▸ **What is expected**:
Please return every record exactly as written, leaving out the pictures.

-------- Records provided

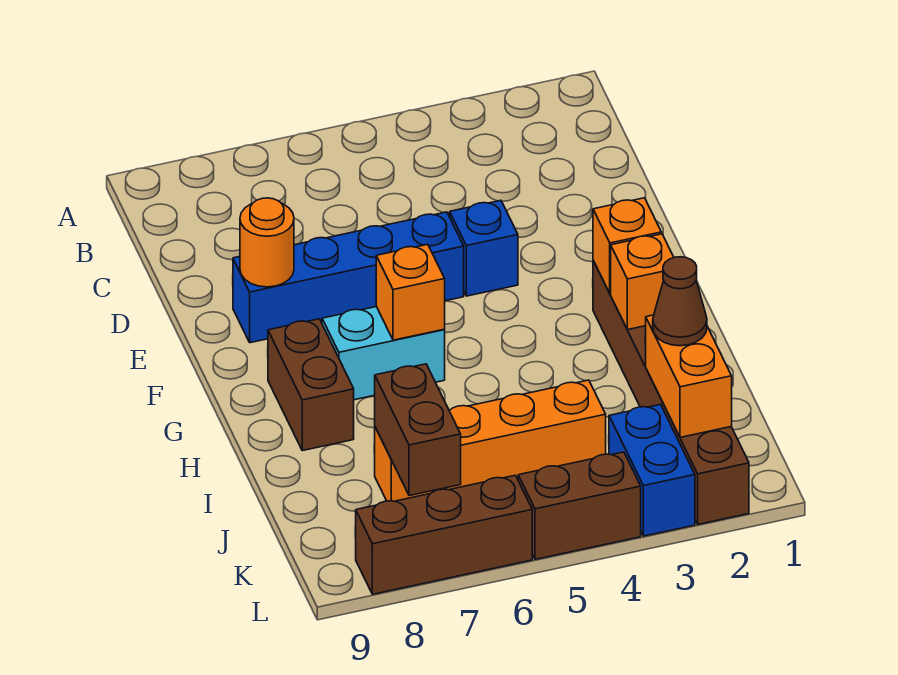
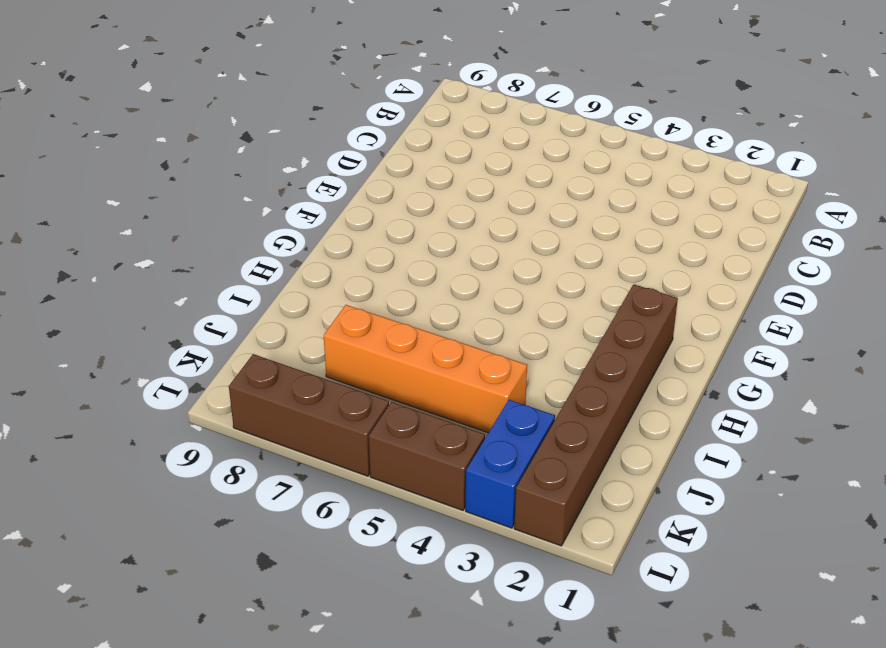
none -> blue brick E4 level 1
none -> blue brick E5:E8 level 1
none -> cyan brick G6:G7 level 1

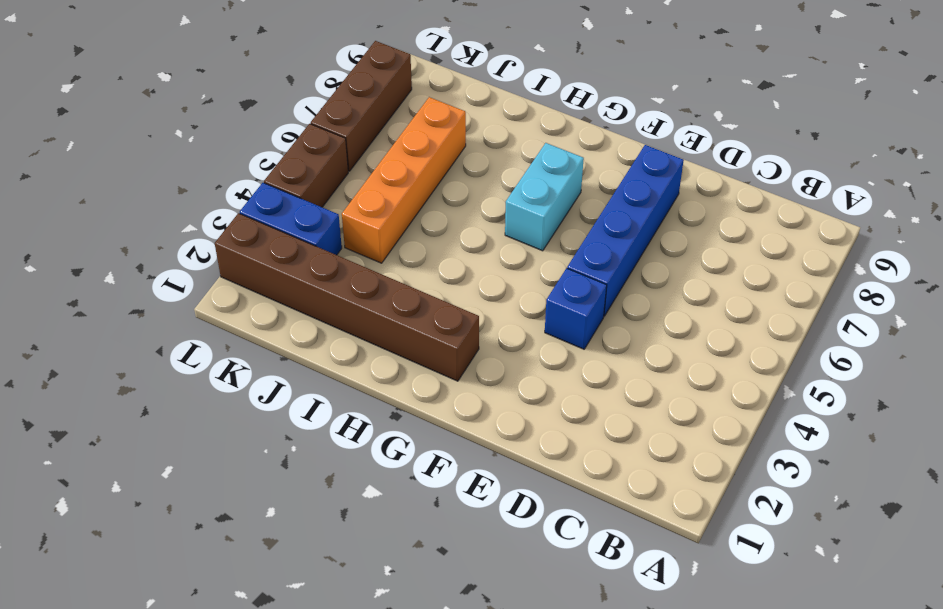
none -> brown brick G8:H8 level 1
none -> orange round brick E8 level 2
none -> orange brick G2 level 2

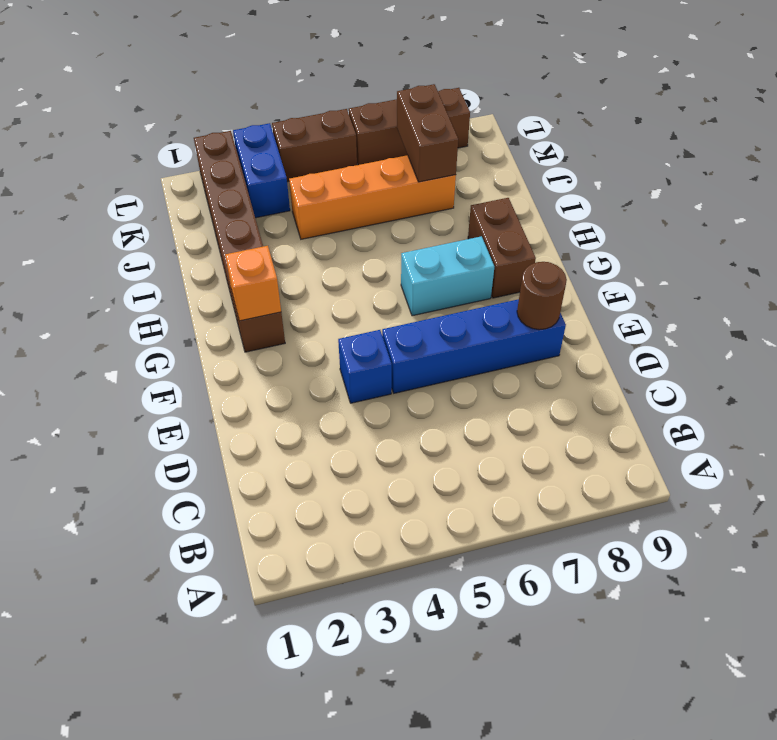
brown round brick E8 level 2 -> orange round brick E8 level 2
none -> orange brick G6 level 2
none -> orange brick H2 level 2
none -> orange brick J2:K2 level 2

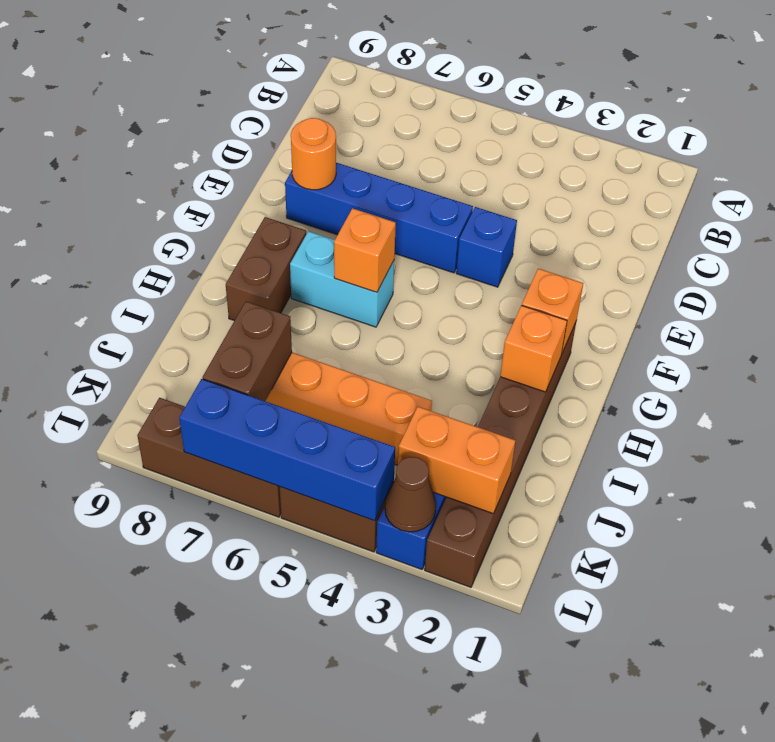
orange brick K2:K3 level 2 -> orange brick J2:K2 level 2
brown cone L3 level 2 -> brown cone J2 level 3
blue brick L4:L7 level 2 -> none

----------------

▸ **Task response**:
none -> blue brick E4 level 1
none -> blue brick E5:E8 level 1
none -> cyan brick G6:G7 level 1

none -> brown brick G8:H8 level 1
none -> orange round brick E8 level 2
none -> orange brick G2 level 2

brown round brick E8 level 2 -> orange round brick E8 level 2
none -> orange brick G6 level 2
none -> orange brick H2 level 2
none -> orange brick J2:K2 level 2

orange brick K2:K3 level 2 -> orange brick J2:K2 level 2
brown cone L3 level 2 -> brown cone J2 level 3
blue brick L4:L7 level 2 -> none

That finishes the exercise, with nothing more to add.